TRY IT
Every line that appears in the listing is to be set down verbatim.

———

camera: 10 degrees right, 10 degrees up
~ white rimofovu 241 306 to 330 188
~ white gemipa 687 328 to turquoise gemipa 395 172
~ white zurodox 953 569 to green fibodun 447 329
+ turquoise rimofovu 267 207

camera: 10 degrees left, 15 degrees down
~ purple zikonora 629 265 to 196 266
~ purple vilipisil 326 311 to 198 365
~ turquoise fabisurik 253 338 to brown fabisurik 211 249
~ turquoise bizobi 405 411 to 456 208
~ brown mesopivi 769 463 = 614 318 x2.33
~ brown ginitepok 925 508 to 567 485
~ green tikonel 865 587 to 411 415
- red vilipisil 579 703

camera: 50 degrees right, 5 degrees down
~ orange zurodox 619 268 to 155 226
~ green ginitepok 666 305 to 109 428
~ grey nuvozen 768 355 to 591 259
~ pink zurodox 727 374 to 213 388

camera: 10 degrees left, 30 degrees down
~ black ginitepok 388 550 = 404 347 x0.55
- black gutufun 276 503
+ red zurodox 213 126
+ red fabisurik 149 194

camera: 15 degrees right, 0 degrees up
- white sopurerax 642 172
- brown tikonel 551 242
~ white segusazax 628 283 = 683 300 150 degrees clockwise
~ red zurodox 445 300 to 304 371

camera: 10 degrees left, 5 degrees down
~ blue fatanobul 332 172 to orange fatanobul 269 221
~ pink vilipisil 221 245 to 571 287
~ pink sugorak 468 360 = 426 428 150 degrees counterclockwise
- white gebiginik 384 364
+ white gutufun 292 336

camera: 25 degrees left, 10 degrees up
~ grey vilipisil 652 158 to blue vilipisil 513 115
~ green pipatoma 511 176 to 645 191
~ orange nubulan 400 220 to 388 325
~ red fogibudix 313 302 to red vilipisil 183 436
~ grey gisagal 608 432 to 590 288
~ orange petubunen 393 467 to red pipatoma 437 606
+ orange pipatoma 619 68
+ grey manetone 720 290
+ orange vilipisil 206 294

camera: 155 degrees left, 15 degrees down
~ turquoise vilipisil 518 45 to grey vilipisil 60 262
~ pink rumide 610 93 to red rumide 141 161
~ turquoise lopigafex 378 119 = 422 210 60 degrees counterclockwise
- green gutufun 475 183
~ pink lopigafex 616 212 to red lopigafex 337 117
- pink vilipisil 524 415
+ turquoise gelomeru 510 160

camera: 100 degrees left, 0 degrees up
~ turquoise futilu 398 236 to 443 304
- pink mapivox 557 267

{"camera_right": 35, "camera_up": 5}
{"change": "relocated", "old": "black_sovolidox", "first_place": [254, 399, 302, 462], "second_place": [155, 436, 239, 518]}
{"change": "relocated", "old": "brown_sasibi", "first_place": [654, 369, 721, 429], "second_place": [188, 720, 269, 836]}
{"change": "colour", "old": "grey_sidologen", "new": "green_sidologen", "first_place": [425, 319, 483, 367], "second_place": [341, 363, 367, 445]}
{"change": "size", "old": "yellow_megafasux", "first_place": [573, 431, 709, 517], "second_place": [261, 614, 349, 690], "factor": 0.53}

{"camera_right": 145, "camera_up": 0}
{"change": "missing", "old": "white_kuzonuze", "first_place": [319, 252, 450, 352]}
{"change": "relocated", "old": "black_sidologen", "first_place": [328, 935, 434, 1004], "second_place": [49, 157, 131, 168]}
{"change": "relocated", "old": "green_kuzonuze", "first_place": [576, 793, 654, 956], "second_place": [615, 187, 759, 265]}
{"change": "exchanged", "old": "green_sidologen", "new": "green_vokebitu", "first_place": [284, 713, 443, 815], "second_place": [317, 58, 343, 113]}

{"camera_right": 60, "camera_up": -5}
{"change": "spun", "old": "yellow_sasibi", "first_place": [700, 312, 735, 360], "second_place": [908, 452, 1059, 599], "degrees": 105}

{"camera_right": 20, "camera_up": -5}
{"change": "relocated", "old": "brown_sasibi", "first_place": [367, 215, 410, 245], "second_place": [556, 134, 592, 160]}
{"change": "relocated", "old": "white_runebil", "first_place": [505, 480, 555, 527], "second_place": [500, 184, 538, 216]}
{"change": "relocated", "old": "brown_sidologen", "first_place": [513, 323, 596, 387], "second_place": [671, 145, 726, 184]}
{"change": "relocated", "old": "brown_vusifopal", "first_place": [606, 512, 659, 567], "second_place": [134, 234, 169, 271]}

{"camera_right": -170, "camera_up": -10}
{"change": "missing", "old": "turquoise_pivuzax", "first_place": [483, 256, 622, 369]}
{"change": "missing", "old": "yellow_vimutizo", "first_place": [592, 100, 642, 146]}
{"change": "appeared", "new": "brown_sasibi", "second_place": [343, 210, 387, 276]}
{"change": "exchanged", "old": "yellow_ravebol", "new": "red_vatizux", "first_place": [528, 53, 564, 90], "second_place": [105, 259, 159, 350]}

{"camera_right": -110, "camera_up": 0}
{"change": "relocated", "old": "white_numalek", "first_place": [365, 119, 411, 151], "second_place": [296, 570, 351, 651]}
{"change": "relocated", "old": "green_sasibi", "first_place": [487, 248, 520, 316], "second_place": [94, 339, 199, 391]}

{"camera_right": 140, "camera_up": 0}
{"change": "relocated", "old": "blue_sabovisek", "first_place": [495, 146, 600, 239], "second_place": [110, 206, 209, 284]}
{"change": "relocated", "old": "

———

ANSWER TO THIS EXERCISE
camera: 10 degrees right, 10 degrees up
~ white rimofovu 241 306 to 330 188
~ white gemipa 687 328 to turquoise gemipa 395 172
~ white zurodox 953 569 to green fibodun 447 329
+ turquoise rimofovu 267 207

camera: 10 degrees left, 15 degrees down
~ purple zikonora 629 265 to 196 266
~ purple vilipisil 326 311 to 198 365
~ turquoise fabisurik 253 338 to brown fabisurik 211 249
~ turquoise bizobi 405 411 to 456 208
~ brown mesopivi 769 463 = 614 318 x2.33
~ brown ginitepok 925 508 to 567 485
~ green tikonel 865 587 to 411 415
- red vilipisil 579 703

camera: 50 degrees right, 5 degrees down
~ orange zurodox 619 268 to 155 226
~ green ginitepok 666 305 to 109 428
~ grey nuvozen 768 355 to 591 259
~ pink zurodox 727 374 to 213 388

camera: 10 degrees left, 30 degrees down
~ black ginitepok 388 550 = 404 347 x0.55
- black gutufun 276 503
+ red zurodox 213 126
+ red fabisurik 149 194

camera: 15 degrees right, 0 degrees up
- white sopurerax 642 172
- brown tikonel 551 242
~ white segusazax 628 283 = 683 300 150 degrees clockwise
~ red zurodox 445 300 to 304 371

camera: 10 degrees left, 5 degrees down
~ blue fatanobul 332 172 to orange fatanobul 269 221
~ pink vilipisil 221 245 to 571 287
~ pink sugorak 468 360 = 426 428 150 degrees counterclockwise
- white gebiginik 384 364
+ white gutufun 292 336

camera: 25 degrees left, 10 degrees up
~ grey vilipisil 652 158 to blue vilipisil 513 115
~ green pipatoma 511 176 to 645 191
~ orange nubulan 400 220 to 388 325
~ red fogibudix 313 302 to red vilipisil 183 436
~ grey gisagal 608 432 to 590 288
~ orange petubunen 393 467 to red pipatoma 437 606
+ orange pipatoma 619 68
+ grey manetone 720 290
+ orange vilipisil 206 294

camera: 155 degrees left, 15 degrees down
~ turquoise vilipisil 518 45 to grey vilipisil 60 262
~ pink rumide 610 93 to red rumide 141 161
~ turquoise lopigafex 378 119 = 422 210 60 degrees counterclockwise
- green gutufun 475 183
~ pink lopigafex 616 212 to red lopigafex 337 117
- pink vilipisil 524 415
+ turquoise gelomeru 510 160

camera: 100 degrees left, 0 degrees up
~ turquoise futilu 398 236 to 443 304
- pink mapivox 557 267

{"camera_right": 35, "camera_up": 5}
{"change": "relocated", "old": "black_sovolidox", "first_place": [254, 399, 302, 462], "second_place": [155, 436, 239, 518]}
{"change": "relocated", "old": "brown_sasibi", "first_place": [654, 369, 721, 429], "second_place": [188, 720, 269, 836]}
{"change": "colour", "old": "grey_sidologen", "new": "green_sidologen", "first_place": [425, 319, 483, 367], "second_place": [341, 363, 367, 445]}
{"change": "size", "old": "yellow_megafasux", "first_place": [573, 431, 709, 517], "second_place": [261, 614, 349, 690], "factor": 0.53}

{"camera_right": 145, "camera_up": 0}
{"change": "missing", "old": "white_kuzonuze", "first_place": [319, 252, 450, 352]}
{"change": "relocated", "old": "black_sidologen", "first_place": [328, 935, 434, 1004], "second_place": [49, 157, 131, 168]}
{"change": "relocated", "old": "green_kuzonuze", "first_place": [576, 793, 654, 956], "second_place": [615, 187, 759, 265]}
{"change": "exchanged", "old": "green_sidologen", "new": "green_vokebitu", "first_place": [284, 713, 443, 815], "second_place": [317, 58, 343, 113]}

{"camera_right": 60, "camera_up": -5}
{"change": "spun", "old": "yellow_sasibi", "first_place": [700, 312, 735, 360], "second_place": [908, 452, 1059, 599], "degrees": 105}

{"camera_right": 20, "camera_up": -5}
{"change": "relocated", "old": "brown_sasibi", "first_place": [367, 215, 410, 245], "second_place": [556, 134, 592, 160]}
{"change": "relocated", "old": "white_runebil", "first_place": [505, 480, 555, 527], "second_place": [500, 184, 538, 216]}
{"change": "relocated", "old": "brown_sidologen", "first_place": [513, 323, 596, 387], "second_place": [671, 145, 726, 184]}
{"change": "relocated", "old": "brown_vusifopal", "first_place": [606, 512, 659, 567], "second_place": [134, 234, 169, 271]}

{"camera_right": -170, "camera_up": -10}
{"change": "missing", "old": "turquoise_pivuzax", "first_place": [483, 256, 622, 369]}
{"change": "missing", "old": "yellow_vimutizo", "first_place": [592, 100, 642, 146]}
{"change": "appeared", "new": "brown_sasibi", "second_place": [343, 210, 387, 276]}
{"change": "exchanged", "old": "yellow_ravebol", "new": "red_vatizux", "first_place": [528, 53, 564, 90], "second_place": [105, 259, 159, 350]}

{"camera_right": -110, "camera_up": 0}
{"change": "relocated", "old": "white_numalek", "first_place": [365, 119, 411, 151], "second_place": [296, 570, 351, 651]}
{"change": "relocated", "old": "green_sasibi", "first_place": [487, 248, 520, 316], "second_place": [94, 339, 199, 391]}

{"camera_right": 140, "camera_up": 0}
{"change": "relocated", "old": "blue_sabovisek", "first_place": [495, 146, 600, 239], "second_place": [110, 206, 209, 284]}
{"change": "relocated", "old": "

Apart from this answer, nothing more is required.